## Your goal
The complete listing below should be transcribed precisely.

## Data to process
***
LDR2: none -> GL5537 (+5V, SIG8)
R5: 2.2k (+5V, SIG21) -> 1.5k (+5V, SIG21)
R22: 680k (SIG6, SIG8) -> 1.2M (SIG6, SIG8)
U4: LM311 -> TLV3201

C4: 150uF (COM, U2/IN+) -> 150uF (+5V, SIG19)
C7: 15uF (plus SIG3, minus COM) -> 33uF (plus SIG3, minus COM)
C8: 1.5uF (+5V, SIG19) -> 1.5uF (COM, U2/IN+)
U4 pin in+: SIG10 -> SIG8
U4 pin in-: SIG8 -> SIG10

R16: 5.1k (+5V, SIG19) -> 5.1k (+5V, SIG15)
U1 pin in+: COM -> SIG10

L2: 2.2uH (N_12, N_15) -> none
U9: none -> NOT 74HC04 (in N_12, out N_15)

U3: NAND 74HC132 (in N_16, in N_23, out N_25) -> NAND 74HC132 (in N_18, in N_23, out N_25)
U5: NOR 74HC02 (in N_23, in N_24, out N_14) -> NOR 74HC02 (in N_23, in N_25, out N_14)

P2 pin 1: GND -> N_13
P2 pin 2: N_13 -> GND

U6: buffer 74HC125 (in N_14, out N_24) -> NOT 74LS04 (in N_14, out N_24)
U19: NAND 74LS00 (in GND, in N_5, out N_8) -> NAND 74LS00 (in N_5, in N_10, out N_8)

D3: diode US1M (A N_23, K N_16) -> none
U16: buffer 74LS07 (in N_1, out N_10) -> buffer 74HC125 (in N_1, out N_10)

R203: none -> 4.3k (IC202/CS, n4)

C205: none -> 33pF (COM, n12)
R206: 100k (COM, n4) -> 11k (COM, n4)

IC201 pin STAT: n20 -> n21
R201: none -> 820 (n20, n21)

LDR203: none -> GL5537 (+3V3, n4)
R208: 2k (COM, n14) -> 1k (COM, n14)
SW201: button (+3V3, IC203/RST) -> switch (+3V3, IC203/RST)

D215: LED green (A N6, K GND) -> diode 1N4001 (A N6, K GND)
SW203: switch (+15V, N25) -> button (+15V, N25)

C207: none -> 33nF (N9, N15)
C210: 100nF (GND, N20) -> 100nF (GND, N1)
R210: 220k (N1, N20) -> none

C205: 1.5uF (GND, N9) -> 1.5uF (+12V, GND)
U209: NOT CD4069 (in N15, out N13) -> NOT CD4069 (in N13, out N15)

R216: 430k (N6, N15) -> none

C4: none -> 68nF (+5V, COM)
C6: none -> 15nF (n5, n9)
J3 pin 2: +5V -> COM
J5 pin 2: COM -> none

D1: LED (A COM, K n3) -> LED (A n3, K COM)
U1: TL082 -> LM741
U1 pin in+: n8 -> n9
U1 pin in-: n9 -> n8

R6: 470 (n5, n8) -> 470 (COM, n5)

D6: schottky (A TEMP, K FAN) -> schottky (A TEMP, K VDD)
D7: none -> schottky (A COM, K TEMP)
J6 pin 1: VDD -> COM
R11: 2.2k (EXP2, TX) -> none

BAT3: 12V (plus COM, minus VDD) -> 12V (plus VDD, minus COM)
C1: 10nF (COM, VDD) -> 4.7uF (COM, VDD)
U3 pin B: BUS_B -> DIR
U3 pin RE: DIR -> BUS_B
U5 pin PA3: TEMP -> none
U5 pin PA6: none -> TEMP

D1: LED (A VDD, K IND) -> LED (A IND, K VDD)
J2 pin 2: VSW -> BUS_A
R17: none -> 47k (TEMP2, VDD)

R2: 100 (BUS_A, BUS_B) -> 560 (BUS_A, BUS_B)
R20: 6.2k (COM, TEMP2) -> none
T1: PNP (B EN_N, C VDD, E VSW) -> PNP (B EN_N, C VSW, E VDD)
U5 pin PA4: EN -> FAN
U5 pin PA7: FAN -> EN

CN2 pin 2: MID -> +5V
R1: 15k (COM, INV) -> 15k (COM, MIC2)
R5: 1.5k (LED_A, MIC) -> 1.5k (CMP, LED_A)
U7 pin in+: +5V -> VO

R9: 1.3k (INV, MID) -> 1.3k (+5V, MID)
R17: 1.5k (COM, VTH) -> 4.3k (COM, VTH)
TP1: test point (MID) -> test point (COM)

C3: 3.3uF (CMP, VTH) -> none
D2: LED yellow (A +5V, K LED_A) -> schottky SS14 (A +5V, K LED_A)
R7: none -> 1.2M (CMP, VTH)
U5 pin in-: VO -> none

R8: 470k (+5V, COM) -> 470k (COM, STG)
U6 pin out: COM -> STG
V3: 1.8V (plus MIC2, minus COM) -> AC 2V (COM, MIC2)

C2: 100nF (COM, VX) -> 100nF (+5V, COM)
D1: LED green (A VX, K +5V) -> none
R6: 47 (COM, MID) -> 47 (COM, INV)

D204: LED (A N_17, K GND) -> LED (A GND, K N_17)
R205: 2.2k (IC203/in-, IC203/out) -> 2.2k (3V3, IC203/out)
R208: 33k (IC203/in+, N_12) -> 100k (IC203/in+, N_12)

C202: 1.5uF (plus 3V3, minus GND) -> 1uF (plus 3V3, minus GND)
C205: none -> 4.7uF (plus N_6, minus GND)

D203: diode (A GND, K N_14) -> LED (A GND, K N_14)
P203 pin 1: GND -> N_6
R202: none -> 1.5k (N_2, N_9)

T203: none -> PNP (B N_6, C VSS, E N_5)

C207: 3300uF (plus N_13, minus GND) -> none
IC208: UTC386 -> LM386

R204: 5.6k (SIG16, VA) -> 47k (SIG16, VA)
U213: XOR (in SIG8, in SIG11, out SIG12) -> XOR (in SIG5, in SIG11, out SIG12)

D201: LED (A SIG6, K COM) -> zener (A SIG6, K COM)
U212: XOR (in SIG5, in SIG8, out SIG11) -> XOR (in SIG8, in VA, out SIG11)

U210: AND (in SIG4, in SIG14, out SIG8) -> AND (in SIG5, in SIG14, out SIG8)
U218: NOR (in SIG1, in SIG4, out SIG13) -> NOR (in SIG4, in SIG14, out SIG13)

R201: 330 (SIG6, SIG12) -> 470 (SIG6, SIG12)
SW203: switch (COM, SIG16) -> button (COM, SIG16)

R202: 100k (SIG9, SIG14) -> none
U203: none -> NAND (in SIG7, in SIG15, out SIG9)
***
## Answer box
LDR2: none -> GL5537 (+5V, SIG8)
R5: 2.2k (+5V, SIG21) -> 1.5k (+5V, SIG21)
R22: 680k (SIG6, SIG8) -> 1.2M (SIG6, SIG8)
U4: LM311 -> TLV3201

C4: 150uF (COM, U2/IN+) -> 150uF (+5V, SIG19)
C7: 15uF (plus SIG3, minus COM) -> 33uF (plus SIG3, minus COM)
C8: 1.5uF (+5V, SIG19) -> 1.5uF (COM, U2/IN+)
U4 pin in+: SIG10 -> SIG8
U4 pin in-: SIG8 -> SIG10

R16: 5.1k (+5V, SIG19) -> 5.1k (+5V, SIG15)
U1 pin in+: COM -> SIG10

L2: 2.2uH (N_12, N_15) -> none
U9: none -> NOT 74HC04 (in N_12, out N_15)

U3: NAND 74HC132 (in N_16, in N_23, out N_25) -> NAND 74HC132 (in N_18, in N_23, out N_25)
U5: NOR 74HC02 (in N_23, in N_24, out N_14) -> NOR 74HC02 (in N_23, in N_25, out N_14)

P2 pin 1: GND -> N_13
P2 pin 2: N_13 -> GND

U6: buffer 74HC125 (in N_14, out N_24) -> NOT 74LS04 (in N_14, out N_24)
U19: NAND 74LS00 (in GND, in N_5, out N_8) -> NAND 74LS00 (in N_5, in N_10, out N_8)

D3: diode US1M (A N_23, K N_16) -> none
U16: buffer 74LS07 (in N_1, out N_10) -> buffer 74HC125 (in N_1, out N_10)

R203: none -> 4.3k (IC202/CS, n4)

C205: none -> 33pF (COM, n12)
R206: 100k (COM, n4) -> 11k (COM, n4)

IC201 pin STAT: n20 -> n21
R201: none -> 820 (n20, n21)

LDR203: none -> GL5537 (+3V3, n4)
R208: 2k (COM, n14) -> 1k (COM, n14)
SW201: button (+3V3, IC203/RST) -> switch (+3V3, IC203/RST)

D215: LED green (A N6, K GND) -> diode 1N4001 (A N6, K GND)
SW203: switch (+15V, N25) -> button (+15V, N25)

C207: none -> 33nF (N9, N15)
C210: 100nF (GND, N20) -> 100nF (GND, N1)
R210: 220k (N1, N20) -> none

C205: 1.5uF (GND, N9) -> 1.5uF (+12V, GND)
U209: NOT CD4069 (in N15, out N13) -> NOT CD4069 (in N13, out N15)

R216: 430k (N6, N15) -> none

C4: none -> 68nF (+5V, COM)
C6: none -> 15nF (n5, n9)
J3 pin 2: +5V -> COM
J5 pin 2: COM -> none

D1: LED (A COM, K n3) -> LED (A n3, K COM)
U1: TL082 -> LM741
U1 pin in+: n8 -> n9
U1 pin in-: n9 -> n8

R6: 470 (n5, n8) -> 470 (COM, n5)

D6: schottky (A TEMP, K FAN) -> schottky (A TEMP, K VDD)
D7: none -> schottky (A COM, K TEMP)
J6 pin 1: VDD -> COM
R11: 2.2k (EXP2, TX) -> none

BAT3: 12V (plus COM, minus VDD) -> 12V (plus VDD, minus COM)
C1: 10nF (COM, VDD) -> 4.7uF (COM, VDD)
U3 pin B: BUS_B -> DIR
U3 pin RE: DIR -> BUS_B
U5 pin PA3: TEMP -> none
U5 pin PA6: none -> TEMP

D1: LED (A VDD, K IND) -> LED (A IND, K VDD)
J2 pin 2: VSW -> BUS_A
R17: none -> 47k (TEMP2, VDD)

R2: 100 (BUS_A, BUS_B) -> 560 (BUS_A, BUS_B)
R20: 6.2k (COM, TEMP2) -> none
T1: PNP (B EN_N, C VDD, E VSW) -> PNP (B EN_N, C VSW, E VDD)
U5 pin PA4: EN -> FAN
U5 pin PA7: FAN -> EN

CN2 pin 2: MID -> +5V
R1: 15k (COM, INV) -> 15k (COM, MIC2)
R5: 1.5k (LED_A, MIC) -> 1.5k (CMP, LED_A)
U7 pin in+: +5V -> VO

R9: 1.3k (INV, MID) -> 1.3k (+5V, MID)
R17: 1.5k (COM, VTH) -> 4.3k (COM, VTH)
TP1: test point (MID) -> test point (COM)

C3: 3.3uF (CMP, VTH) -> none
D2: LED yellow (A +5V, K LED_A) -> schottky SS14 (A +5V, K LED_A)
R7: none -> 1.2M (CMP, VTH)
U5 pin in-: VO -> none

R8: 470k (+5V, COM) -> 470k (COM, STG)
U6 pin out: COM -> STG
V3: 1.8V (plus MIC2, minus COM) -> AC 2V (COM, MIC2)

C2: 100nF (COM, VX) -> 100nF (+5V, COM)
D1: LED green (A VX, K +5V) -> none
R6: 47 (COM, MID) -> 47 (COM, INV)

D204: LED (A N_17, K GND) -> LED (A GND, K N_17)
R205: 2.2k (IC203/in-, IC203/out) -> 2.2k (3V3, IC203/out)
R208: 33k (IC203/in+, N_12) -> 100k (IC203/in+, N_12)

C202: 1.5uF (plus 3V3, minus GND) -> 1uF (plus 3V3, minus GND)
C205: none -> 4.7uF (plus N_6, minus GND)

D203: diode (A GND, K N_14) -> LED (A GND, K N_14)
P203 pin 1: GND -> N_6
R202: none -> 1.5k (N_2, N_9)

T203: none -> PNP (B N_6, C VSS, E N_5)

C207: 3300uF (plus N_13, minus GND) -> none
IC208: UTC386 -> LM386

R204: 5.6k (SIG16, VA) -> 47k (SIG16, VA)
U213: XOR (in SIG8, in SIG11, out SIG12) -> XOR (in SIG5, in SIG11, out SIG12)

D201: LED (A SIG6, K COM) -> zener (A SIG6, K COM)
U212: XOR (in SIG5, in SIG8, out SIG11) -> XOR (in SIG8, in VA, out SIG11)

U210: AND (in SIG4, in SIG14, out SIG8) -> AND (in SIG5, in SIG14, out SIG8)
U218: NOR (in SIG1, in SIG4, out SIG13) -> NOR (in SIG4, in SIG14, out SIG13)

R201: 330 (SIG6, SIG12) -> 470 (SIG6, SIG12)
SW203: switch (COM, SIG16) -> button (COM, SIG16)

R202: 100k (SIG9, SIG14) -> none
U203: none -> NAND (in SIG7, in SIG15, out SIG9)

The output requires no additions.